• [Exercise data]:
= = = =
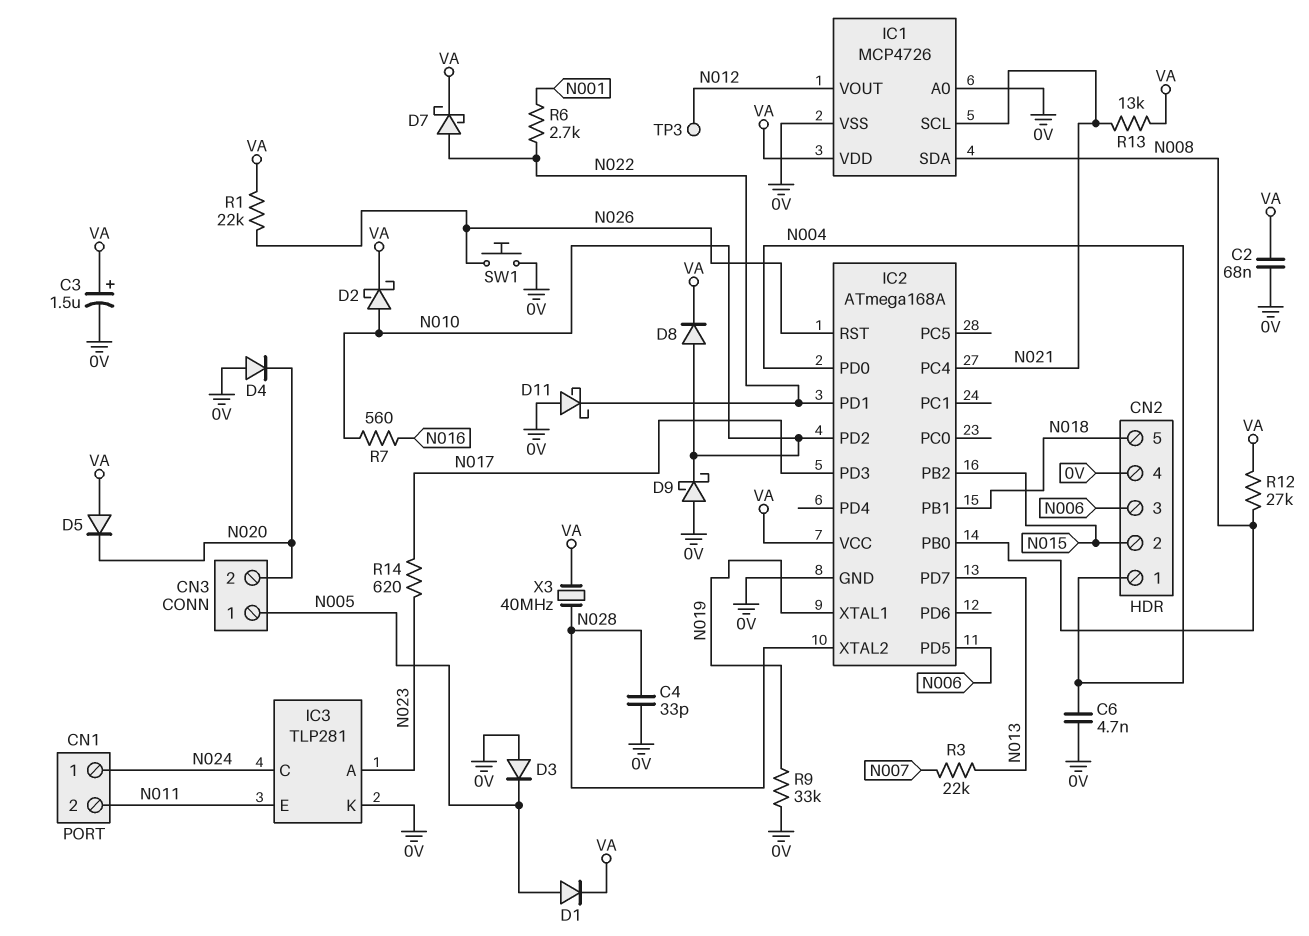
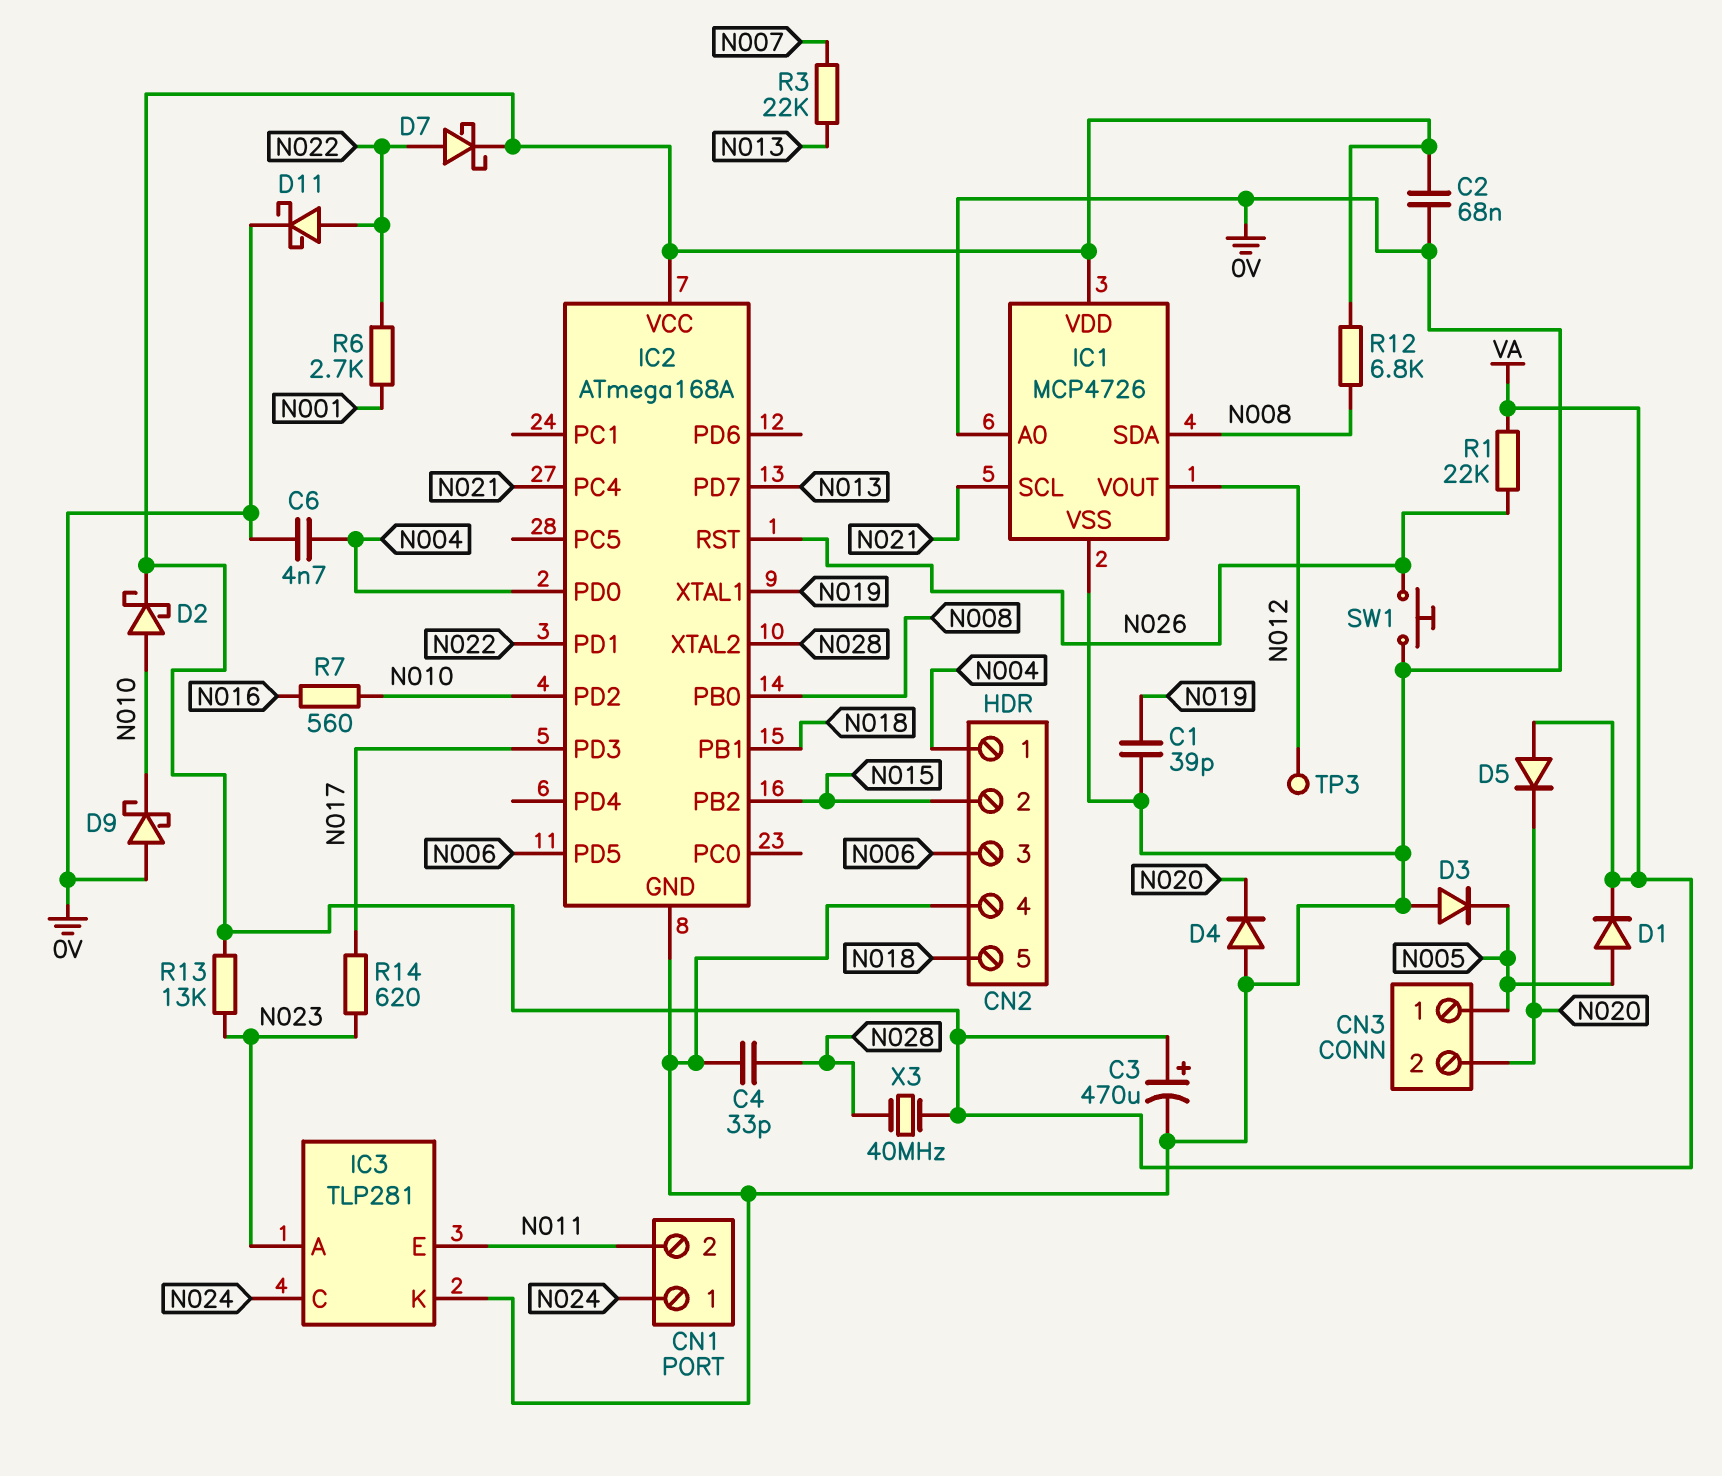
C1: none -> 39pF (0V, N019)
C3: 1.5uF (plus VA, minus 0V) -> 470uF (plus VA, minus 0V)
D8: diode (A N010, K VA) -> none
D11: schottky (A 0V, K N022) -> schottky (A N022, K 0V)
R9: 33k (0V, N019) -> none
R12: 27k (N008, VA) -> 6.8k (N008, VA)
R13: 13k (N021, VA) -> 13k (N023, VA)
= = = =
• [Required work]: Only the records, copied exactly and free of pictures, belong in the answer.

• [Response]:
C1: none -> 39pF (0V, N019)
C3: 1.5uF (plus VA, minus 0V) -> 470uF (plus VA, minus 0V)
D8: diode (A N010, K VA) -> none
D11: schottky (A 0V, K N022) -> schottky (A N022, K 0V)
R9: 33k (0V, N019) -> none
R12: 27k (N008, VA) -> 6.8k (N008, VA)
R13: 13k (N021, VA) -> 13k (N023, VA)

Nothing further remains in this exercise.